#### EXTRACTED RECORDS
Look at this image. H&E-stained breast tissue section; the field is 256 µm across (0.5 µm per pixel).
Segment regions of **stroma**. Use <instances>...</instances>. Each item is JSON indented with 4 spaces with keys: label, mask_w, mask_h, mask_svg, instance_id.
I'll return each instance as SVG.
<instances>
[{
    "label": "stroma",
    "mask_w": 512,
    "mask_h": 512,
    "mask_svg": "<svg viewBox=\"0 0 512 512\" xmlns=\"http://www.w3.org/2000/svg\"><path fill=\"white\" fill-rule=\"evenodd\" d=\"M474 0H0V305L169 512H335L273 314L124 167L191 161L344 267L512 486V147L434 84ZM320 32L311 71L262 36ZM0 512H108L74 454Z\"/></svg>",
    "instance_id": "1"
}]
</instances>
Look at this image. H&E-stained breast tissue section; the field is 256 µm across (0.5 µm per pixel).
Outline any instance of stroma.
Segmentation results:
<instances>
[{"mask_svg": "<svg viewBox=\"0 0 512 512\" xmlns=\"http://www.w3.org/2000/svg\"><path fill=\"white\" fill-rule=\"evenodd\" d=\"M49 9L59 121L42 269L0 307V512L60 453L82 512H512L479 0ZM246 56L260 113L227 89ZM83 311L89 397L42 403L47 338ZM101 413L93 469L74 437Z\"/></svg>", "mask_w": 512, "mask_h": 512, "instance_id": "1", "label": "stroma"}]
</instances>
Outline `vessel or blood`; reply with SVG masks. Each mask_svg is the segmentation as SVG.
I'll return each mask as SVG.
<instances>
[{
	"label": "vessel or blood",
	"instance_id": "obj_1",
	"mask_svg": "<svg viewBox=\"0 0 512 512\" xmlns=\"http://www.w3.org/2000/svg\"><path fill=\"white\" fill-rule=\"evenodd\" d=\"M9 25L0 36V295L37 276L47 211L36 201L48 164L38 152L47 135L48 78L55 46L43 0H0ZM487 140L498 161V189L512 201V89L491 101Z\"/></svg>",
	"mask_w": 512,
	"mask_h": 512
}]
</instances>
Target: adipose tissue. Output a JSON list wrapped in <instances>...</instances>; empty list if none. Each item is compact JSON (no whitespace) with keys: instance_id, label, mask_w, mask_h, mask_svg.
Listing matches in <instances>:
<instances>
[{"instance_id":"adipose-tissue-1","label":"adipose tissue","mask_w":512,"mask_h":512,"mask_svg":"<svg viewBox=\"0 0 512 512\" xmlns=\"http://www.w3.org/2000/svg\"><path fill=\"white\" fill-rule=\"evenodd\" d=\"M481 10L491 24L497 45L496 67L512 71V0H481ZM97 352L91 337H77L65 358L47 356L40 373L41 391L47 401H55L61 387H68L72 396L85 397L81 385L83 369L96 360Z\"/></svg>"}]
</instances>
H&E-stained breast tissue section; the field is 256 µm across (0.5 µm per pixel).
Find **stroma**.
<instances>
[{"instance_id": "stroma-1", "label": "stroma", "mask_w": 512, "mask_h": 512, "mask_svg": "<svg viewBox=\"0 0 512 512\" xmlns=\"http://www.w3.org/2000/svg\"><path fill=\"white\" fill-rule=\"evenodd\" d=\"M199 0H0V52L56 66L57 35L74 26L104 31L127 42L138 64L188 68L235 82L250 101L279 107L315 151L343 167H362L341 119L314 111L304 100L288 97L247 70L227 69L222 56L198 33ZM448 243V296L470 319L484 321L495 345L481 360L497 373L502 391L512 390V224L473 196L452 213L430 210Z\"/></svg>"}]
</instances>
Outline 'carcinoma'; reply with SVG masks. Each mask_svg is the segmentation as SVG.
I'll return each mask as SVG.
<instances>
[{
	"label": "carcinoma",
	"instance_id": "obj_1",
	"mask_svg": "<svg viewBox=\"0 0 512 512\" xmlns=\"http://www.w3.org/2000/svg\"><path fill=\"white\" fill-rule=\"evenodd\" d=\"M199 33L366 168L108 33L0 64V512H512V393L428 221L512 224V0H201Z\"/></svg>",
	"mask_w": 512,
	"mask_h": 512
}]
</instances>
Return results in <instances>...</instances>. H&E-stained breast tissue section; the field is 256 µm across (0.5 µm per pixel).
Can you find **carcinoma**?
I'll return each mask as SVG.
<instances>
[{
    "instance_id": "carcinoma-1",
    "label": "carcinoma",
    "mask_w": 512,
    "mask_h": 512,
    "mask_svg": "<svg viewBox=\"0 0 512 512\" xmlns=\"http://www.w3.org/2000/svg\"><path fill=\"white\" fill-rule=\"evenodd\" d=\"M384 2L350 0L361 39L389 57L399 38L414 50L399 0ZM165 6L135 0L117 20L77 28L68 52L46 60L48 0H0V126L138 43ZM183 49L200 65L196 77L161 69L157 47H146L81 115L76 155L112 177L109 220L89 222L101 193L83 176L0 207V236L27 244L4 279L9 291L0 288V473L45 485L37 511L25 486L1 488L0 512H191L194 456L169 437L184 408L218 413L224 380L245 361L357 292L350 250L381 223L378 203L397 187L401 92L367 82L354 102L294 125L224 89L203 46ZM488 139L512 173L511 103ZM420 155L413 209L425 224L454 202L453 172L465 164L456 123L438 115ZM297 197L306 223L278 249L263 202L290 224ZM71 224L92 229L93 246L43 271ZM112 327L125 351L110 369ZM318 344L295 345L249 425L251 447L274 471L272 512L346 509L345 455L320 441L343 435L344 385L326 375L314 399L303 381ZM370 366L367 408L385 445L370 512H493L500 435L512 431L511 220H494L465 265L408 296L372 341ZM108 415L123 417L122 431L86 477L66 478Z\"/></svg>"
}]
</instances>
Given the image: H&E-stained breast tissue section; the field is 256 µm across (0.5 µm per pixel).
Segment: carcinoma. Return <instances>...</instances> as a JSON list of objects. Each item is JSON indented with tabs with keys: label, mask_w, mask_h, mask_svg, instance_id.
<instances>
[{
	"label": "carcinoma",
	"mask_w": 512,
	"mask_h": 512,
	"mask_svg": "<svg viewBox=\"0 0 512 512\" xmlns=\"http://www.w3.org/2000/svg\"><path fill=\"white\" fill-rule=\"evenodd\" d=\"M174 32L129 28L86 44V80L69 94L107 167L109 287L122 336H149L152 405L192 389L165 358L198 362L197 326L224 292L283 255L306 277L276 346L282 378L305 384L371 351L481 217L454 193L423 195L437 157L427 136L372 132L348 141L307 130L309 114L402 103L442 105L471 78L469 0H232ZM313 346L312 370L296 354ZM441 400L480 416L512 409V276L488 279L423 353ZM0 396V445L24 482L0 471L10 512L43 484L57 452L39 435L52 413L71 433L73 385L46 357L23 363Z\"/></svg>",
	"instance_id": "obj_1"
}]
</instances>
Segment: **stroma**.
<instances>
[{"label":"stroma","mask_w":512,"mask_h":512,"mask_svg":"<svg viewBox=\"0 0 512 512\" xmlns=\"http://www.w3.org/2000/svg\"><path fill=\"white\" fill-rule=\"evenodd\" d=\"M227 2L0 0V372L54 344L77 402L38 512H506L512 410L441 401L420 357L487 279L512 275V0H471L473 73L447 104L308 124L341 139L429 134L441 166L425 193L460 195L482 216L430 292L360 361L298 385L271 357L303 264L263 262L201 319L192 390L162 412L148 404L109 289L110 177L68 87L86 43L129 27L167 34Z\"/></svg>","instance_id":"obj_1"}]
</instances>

#### GOAL OF THE EXERCISE
All of the entries must be written out exactly as they stand.

#### RIGHT ANSWER
Look at this image. H&E-stained breast tissue section; the field is 256 µm across (0.5 µm per pixel).
Segment regions of **stroma**. Use <instances>...</instances>. Each item is JSON indented with 4 spaces with keys: label, mask_w, mask_h, mask_svg, instance_id.
I'll return each instance as SVG.
<instances>
[{
    "label": "stroma",
    "mask_w": 512,
    "mask_h": 512,
    "mask_svg": "<svg viewBox=\"0 0 512 512\" xmlns=\"http://www.w3.org/2000/svg\"><path fill=\"white\" fill-rule=\"evenodd\" d=\"M474 0H0V305L169 512H335L273 314L124 167L191 161L344 267L512 486V147L434 84ZM320 32L311 71L262 36ZM0 512H108L74 454Z\"/></svg>",
    "instance_id": "1"
}]
</instances>
Look at this image. H&E-stained breast tissue section; the field is 256 µm across (0.5 µm per pixel).
Outline any instance of stroma.
Segmentation results:
<instances>
[{"mask_svg": "<svg viewBox=\"0 0 512 512\" xmlns=\"http://www.w3.org/2000/svg\"><path fill=\"white\" fill-rule=\"evenodd\" d=\"M49 9L59 121L42 269L0 307V512L60 453L82 512H512L479 0ZM246 56L260 113L227 89ZM83 311L89 397L42 403L47 338ZM101 413L93 469L74 437Z\"/></svg>", "mask_w": 512, "mask_h": 512, "instance_id": "1", "label": "stroma"}]
</instances>
Outline `vessel or blood`; reply with SVG masks. Each mask_svg is the segmentation as SVG.
I'll return each mask as SVG.
<instances>
[{
	"label": "vessel or blood",
	"instance_id": "obj_1",
	"mask_svg": "<svg viewBox=\"0 0 512 512\" xmlns=\"http://www.w3.org/2000/svg\"><path fill=\"white\" fill-rule=\"evenodd\" d=\"M9 25L0 36V295L37 276L47 211L36 201L48 164L38 152L47 135L48 78L55 46L43 0H0ZM487 140L498 161V189L512 201V89L491 101Z\"/></svg>",
	"mask_w": 512,
	"mask_h": 512
}]
</instances>
Target: adipose tissue. Output a JSON list wrapped in <instances>...</instances>; empty list if none. Each item is compact JSON (no whitespace) with keys: instance_id, label, mask_w, mask_h, mask_svg.
Listing matches in <instances>:
<instances>
[{"instance_id":"adipose-tissue-1","label":"adipose tissue","mask_w":512,"mask_h":512,"mask_svg":"<svg viewBox=\"0 0 512 512\" xmlns=\"http://www.w3.org/2000/svg\"><path fill=\"white\" fill-rule=\"evenodd\" d=\"M481 10L491 24L497 45L496 67L512 71V0H481ZM97 352L91 337H77L65 358L47 356L40 373L41 391L47 401H55L61 387H68L72 396L85 397L81 385L83 369L96 360Z\"/></svg>"}]
</instances>
H&E-stained breast tissue section; the field is 256 µm across (0.5 µm per pixel).
Find **stroma**.
<instances>
[{"instance_id": "stroma-1", "label": "stroma", "mask_w": 512, "mask_h": 512, "mask_svg": "<svg viewBox=\"0 0 512 512\" xmlns=\"http://www.w3.org/2000/svg\"><path fill=\"white\" fill-rule=\"evenodd\" d=\"M199 0H0V52L56 66L57 35L74 26L104 31L127 42L138 64L188 68L235 82L250 101L279 107L315 151L343 167H362L341 119L314 111L304 100L288 97L247 70L227 69L222 56L198 33ZM448 243V296L470 319L484 321L495 345L481 360L497 373L502 391L512 390V224L473 196L452 213L430 210Z\"/></svg>"}]
</instances>
Outline 'carcinoma'; reply with SVG masks. Each mask_svg is the segmentation as SVG.
I'll return each mask as SVG.
<instances>
[{
	"label": "carcinoma",
	"instance_id": "obj_1",
	"mask_svg": "<svg viewBox=\"0 0 512 512\" xmlns=\"http://www.w3.org/2000/svg\"><path fill=\"white\" fill-rule=\"evenodd\" d=\"M199 33L366 168L108 33L0 64V512H512V393L428 221L512 224V0H201Z\"/></svg>",
	"mask_w": 512,
	"mask_h": 512
}]
</instances>
Return results in <instances>...</instances>. H&E-stained breast tissue section; the field is 256 µm across (0.5 µm per pixel).
Can you find **carcinoma**?
I'll return each mask as SVG.
<instances>
[{
    "instance_id": "carcinoma-1",
    "label": "carcinoma",
    "mask_w": 512,
    "mask_h": 512,
    "mask_svg": "<svg viewBox=\"0 0 512 512\" xmlns=\"http://www.w3.org/2000/svg\"><path fill=\"white\" fill-rule=\"evenodd\" d=\"M384 2L350 0L361 39L389 57L399 38L414 50L399 0ZM165 6L135 0L117 20L77 28L68 52L46 60L48 0H0V126L138 43ZM183 49L200 65L196 77L161 69L157 47H146L81 115L76 155L112 177L109 220L89 222L101 193L83 176L0 207V236L27 244L4 279L9 291L0 288V473L45 485L37 511L25 486L1 488L0 512H191L194 456L169 437L184 408L218 413L224 380L245 361L357 292L350 250L381 223L378 203L397 187L401 92L367 82L354 102L294 125L224 89L203 46ZM488 139L512 173L511 103ZM420 155L413 209L425 224L454 202L453 172L465 164L456 123L438 115ZM297 197L306 223L278 249L263 202L290 224ZM71 224L92 229L93 246L43 271ZM112 327L125 351L110 369ZM318 344L295 345L249 425L251 447L274 471L272 512L346 509L345 455L320 441L343 435L344 385L326 375L314 399L303 381ZM370 366L367 408L385 445L370 512H493L500 435L512 431L511 220H494L465 265L408 296L372 341ZM108 415L123 417L122 431L86 477L66 478Z\"/></svg>"
}]
</instances>
Given the image: H&E-stained breast tissue section; the field is 256 µm across (0.5 µm per pixel).
Segment: carcinoma. Return <instances>...</instances> as a JSON list of objects. Each item is JSON indented with tabs with keys: label, mask_w, mask_h, mask_svg, instance_id.
<instances>
[{
	"label": "carcinoma",
	"mask_w": 512,
	"mask_h": 512,
	"mask_svg": "<svg viewBox=\"0 0 512 512\" xmlns=\"http://www.w3.org/2000/svg\"><path fill=\"white\" fill-rule=\"evenodd\" d=\"M174 32L129 28L86 44V80L69 94L107 167L109 287L122 336H149L152 405L192 389L165 358L198 362L197 326L224 292L283 255L306 277L276 346L282 378L305 384L371 351L481 217L454 193L423 195L437 157L427 136L372 132L348 141L307 130L309 114L402 103L442 105L471 78L469 0H232ZM313 346L312 370L296 354ZM441 400L480 416L512 409V276L488 279L423 353ZM0 396V445L24 482L0 471L10 512L43 484L57 452L39 435L52 413L71 433L73 385L46 357L23 363Z\"/></svg>",
	"instance_id": "obj_1"
}]
</instances>
Segment: **stroma**.
<instances>
[{"label":"stroma","mask_w":512,"mask_h":512,"mask_svg":"<svg viewBox=\"0 0 512 512\" xmlns=\"http://www.w3.org/2000/svg\"><path fill=\"white\" fill-rule=\"evenodd\" d=\"M227 2L0 0V372L54 344L77 402L38 512H506L512 410L441 401L420 357L487 279L512 275V0H471L473 73L447 104L308 124L341 139L429 134L441 166L425 193L460 195L482 216L430 292L360 361L298 385L271 357L303 264L263 262L201 319L192 390L162 412L148 404L109 289L110 177L68 87L86 43L129 27L167 34Z\"/></svg>","instance_id":"obj_1"}]
</instances>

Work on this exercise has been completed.